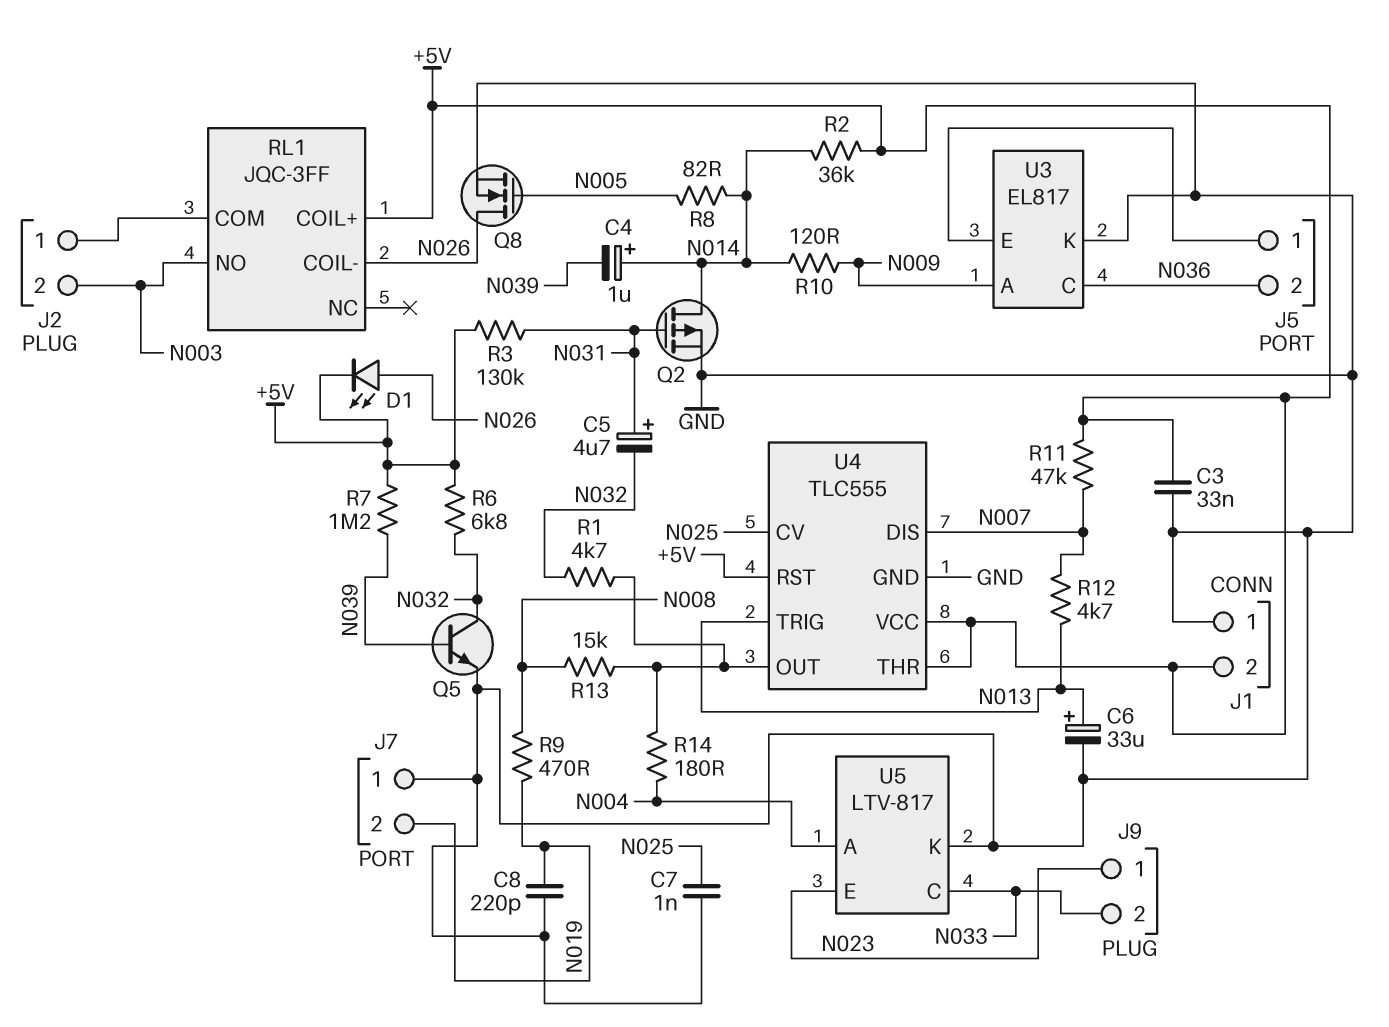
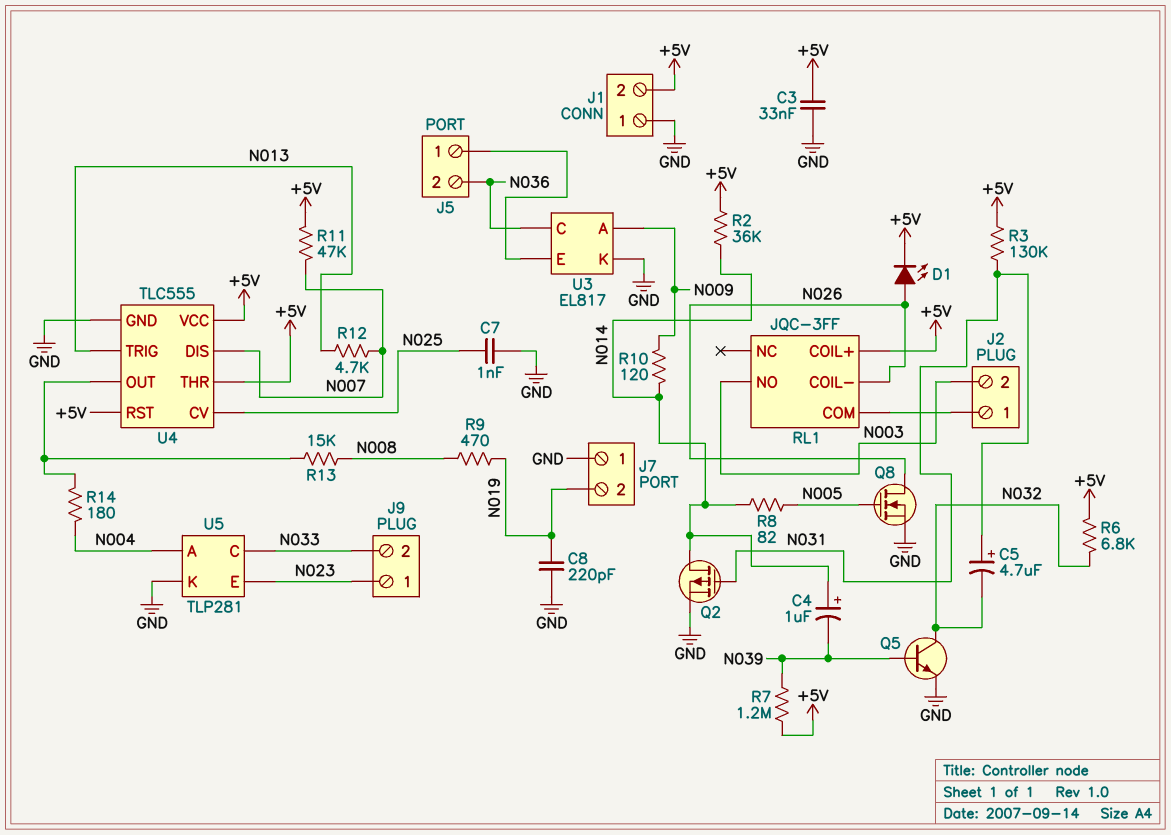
C6: 33uF (plus N013, minus GND) -> none
R1: 4.7k (N032, U4/OUT) -> none
U5: LTV-817 -> TLP281

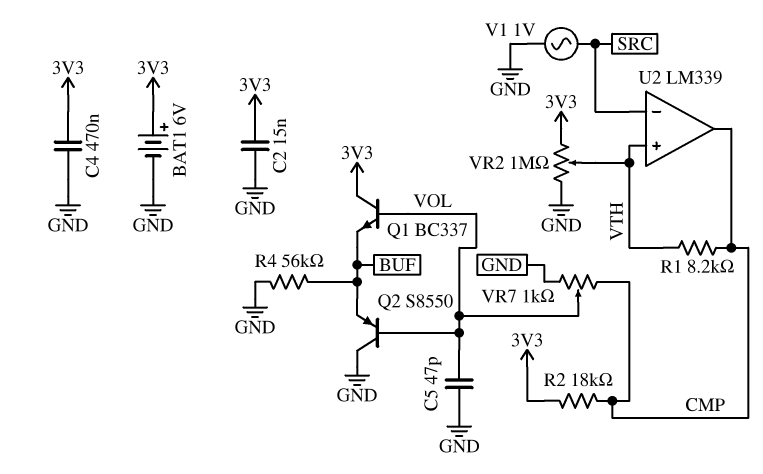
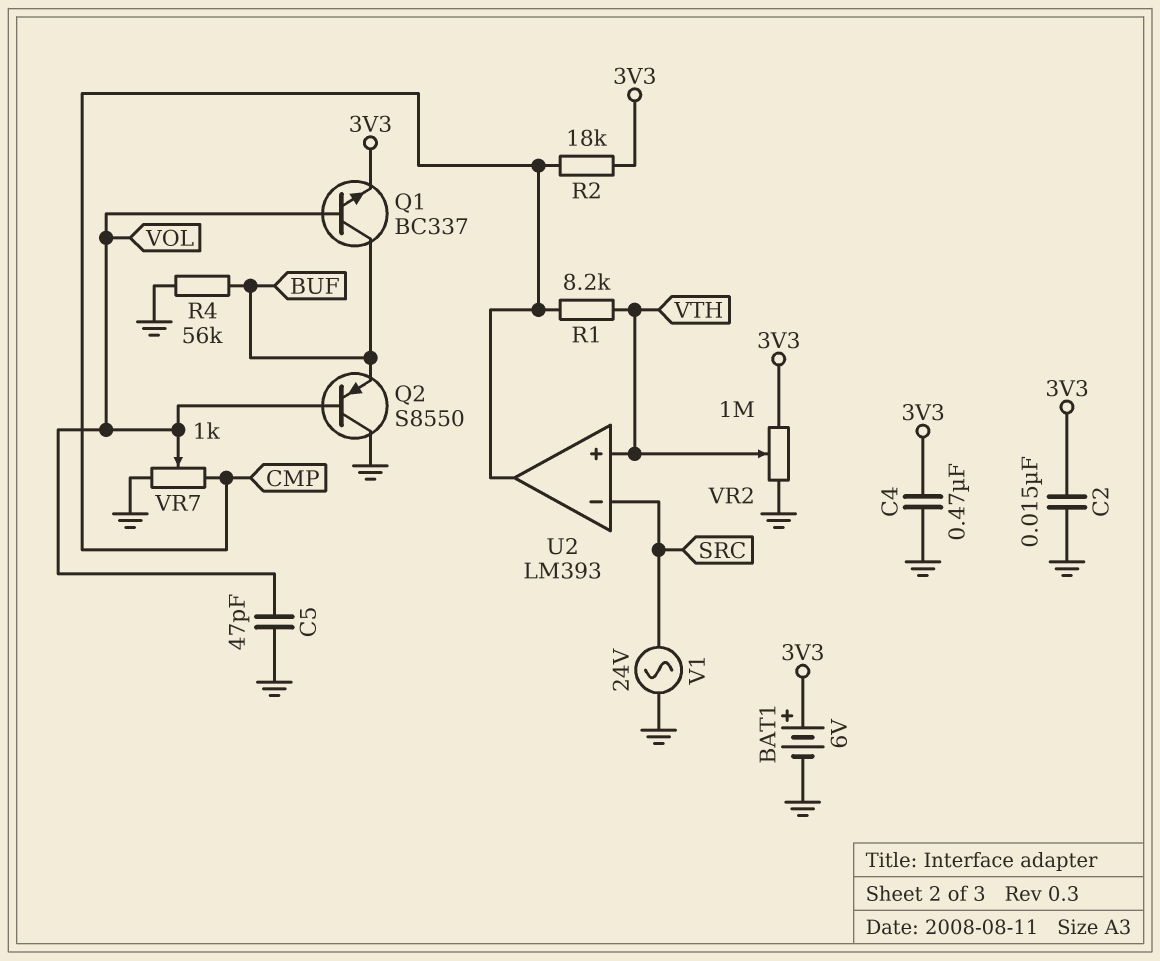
Q1: NPN BC337 (B VOL, C 3V3, E BUF) -> NPN BC337 (B VOL, C BUF, E 3V3)
U2: LM339 -> LM393
V1: AC 1V (GND, SRC) -> AC 24V (GND, SRC)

**Exercise directions:**
The copy must match the listing above exactly but contain no pictures.

**Response to this exercise:**
C6: 33uF (plus N013, minus GND) -> none
R1: 4.7k (N032, U4/OUT) -> none
U5: LTV-817 -> TLP281

Q1: NPN BC337 (B VOL, C 3V3, E BUF) -> NPN BC337 (B VOL, C BUF, E 3V3)
U2: LM339 -> LM393
V1: AC 1V (GND, SRC) -> AC 24V (GND, SRC)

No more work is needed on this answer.